| REQUIREMENT |
Write out each record in full and exactly as given. Skip any pictures.

Items listed in a dataset:
◆ ◆ ◆

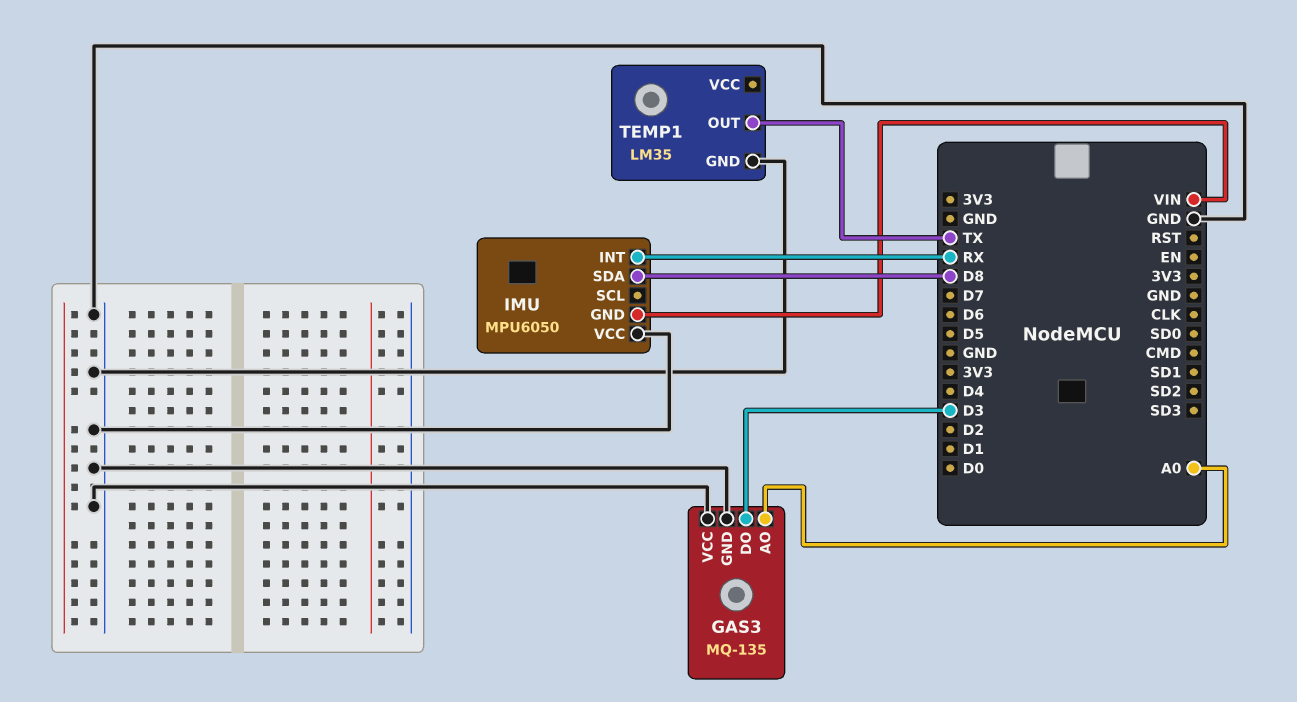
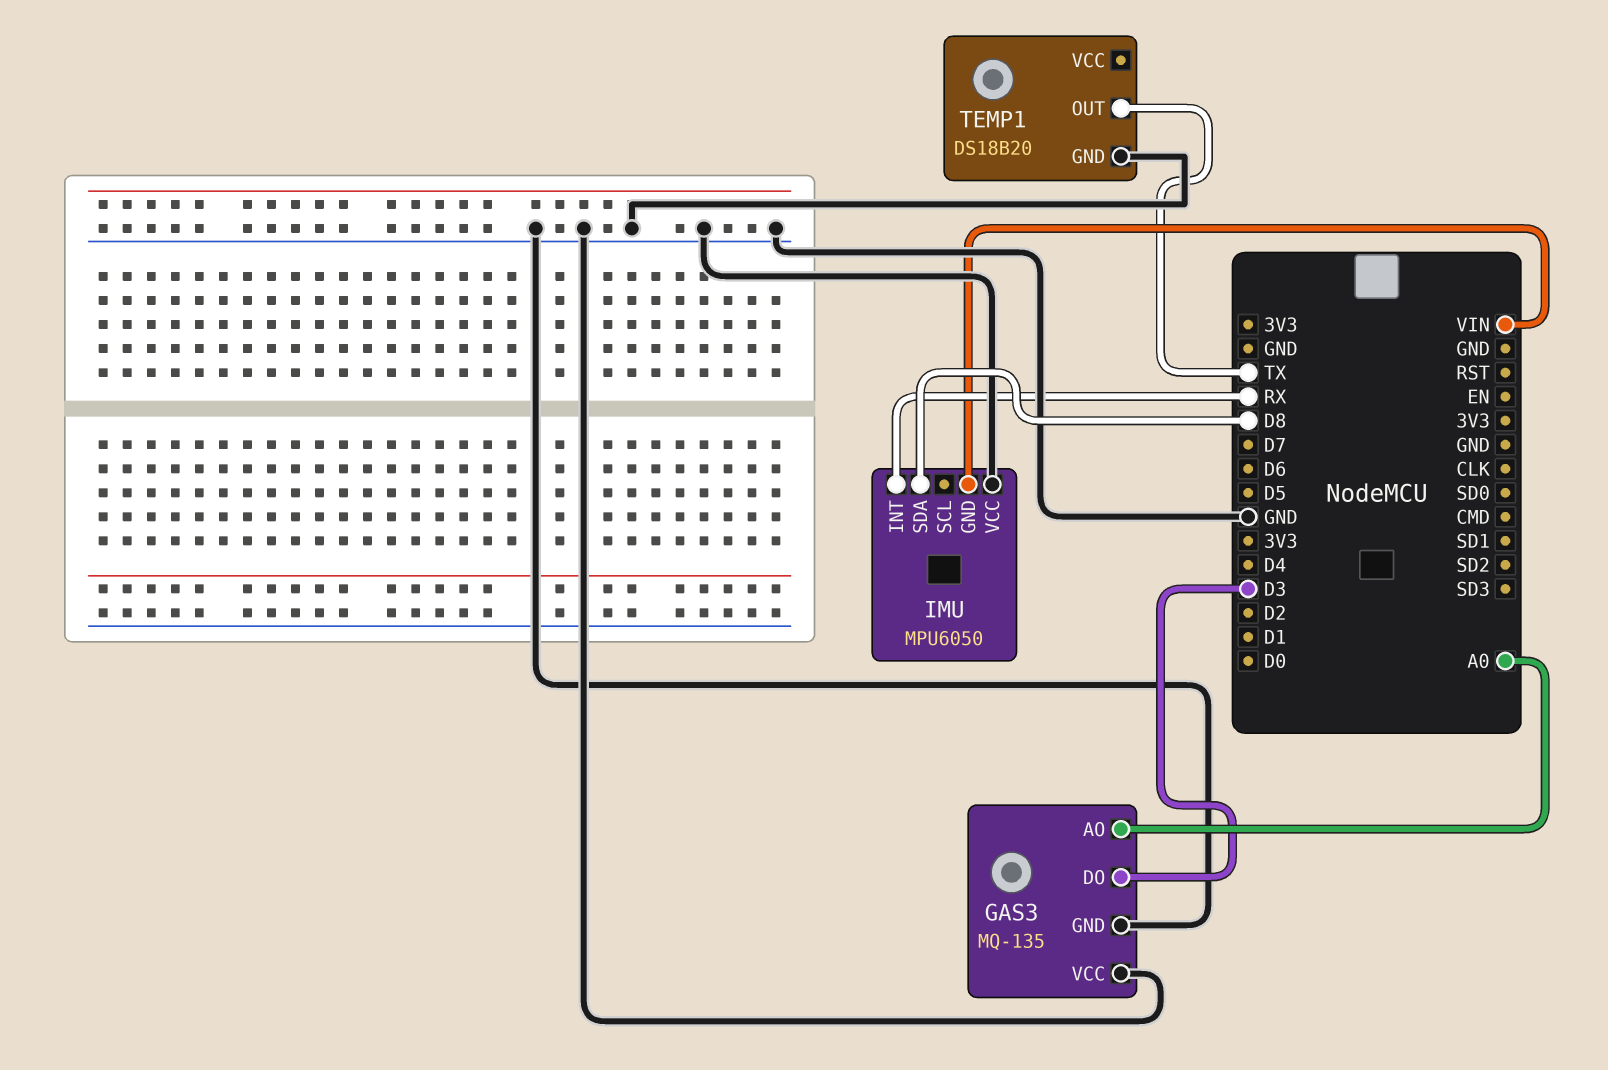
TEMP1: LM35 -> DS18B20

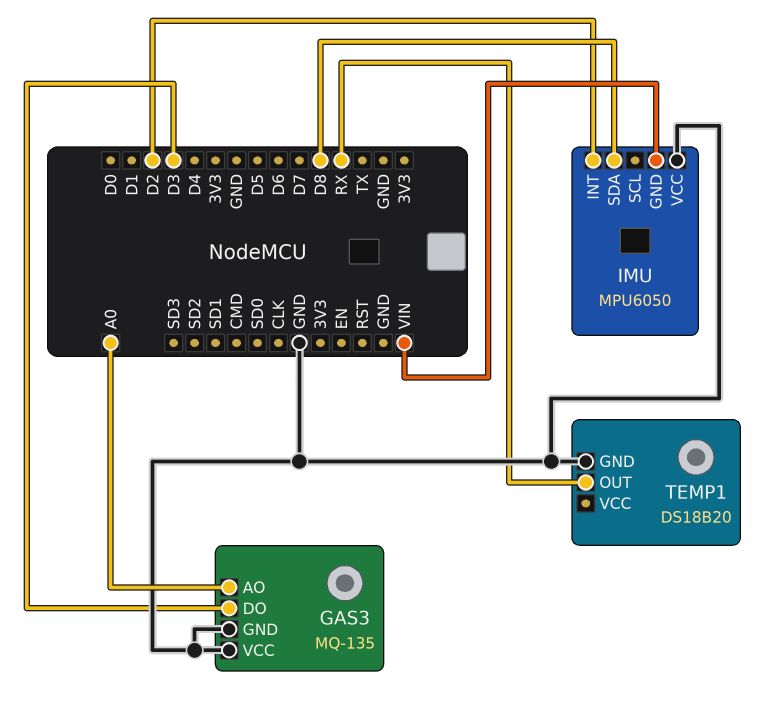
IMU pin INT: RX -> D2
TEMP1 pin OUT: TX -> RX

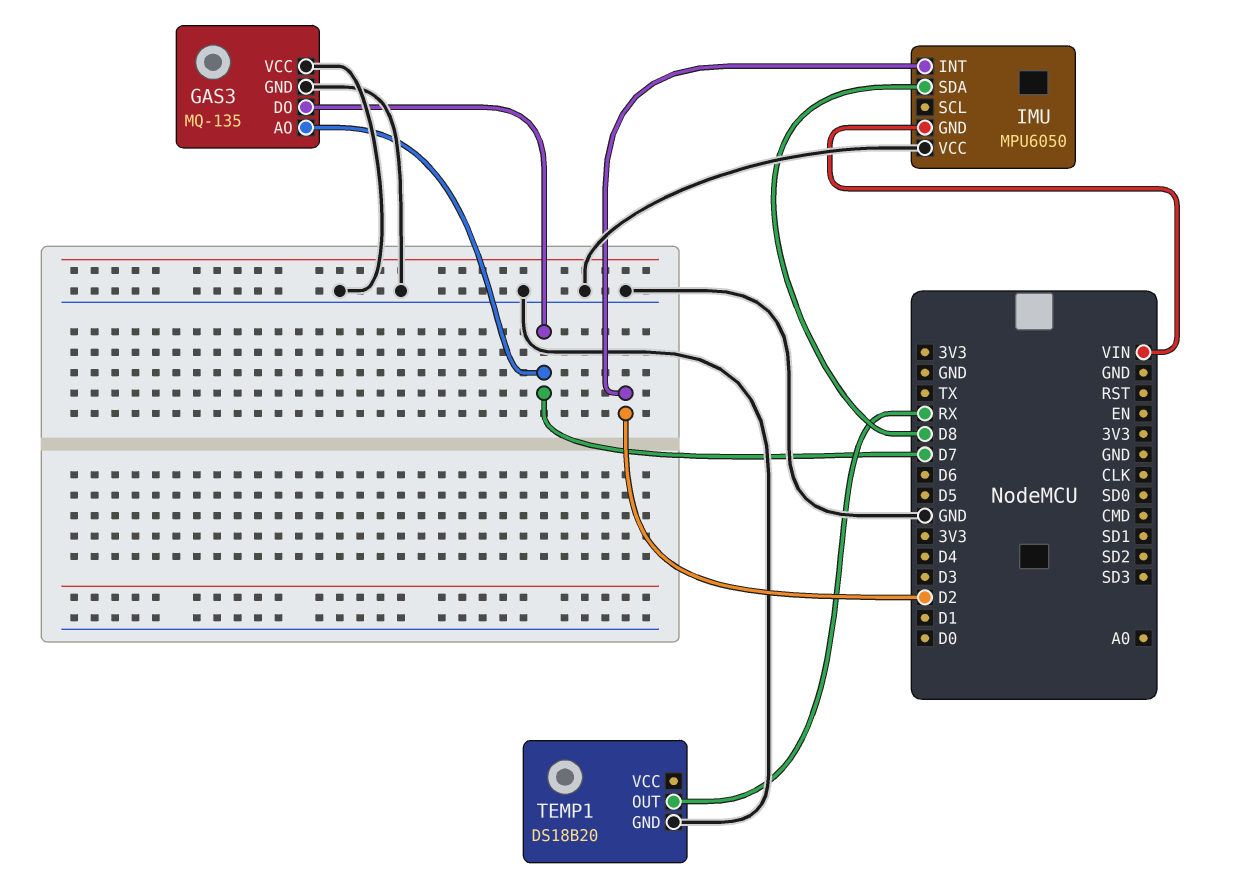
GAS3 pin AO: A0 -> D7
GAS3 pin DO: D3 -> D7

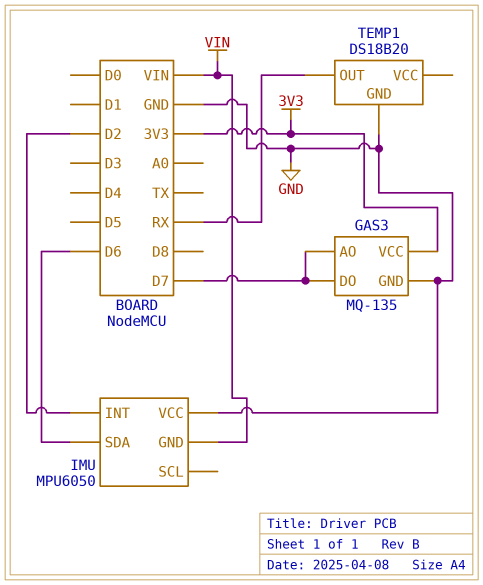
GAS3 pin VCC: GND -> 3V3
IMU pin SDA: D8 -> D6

◆ ◆ ◆

| ANSWER TO THIS PROBLEM |
TEMP1: LM35 -> DS18B20

IMU pin INT: RX -> D2
TEMP1 pin OUT: TX -> RX

GAS3 pin AO: A0 -> D7
GAS3 pin DO: D3 -> D7

GAS3 pin VCC: GND -> 3V3
IMU pin SDA: D8 -> D6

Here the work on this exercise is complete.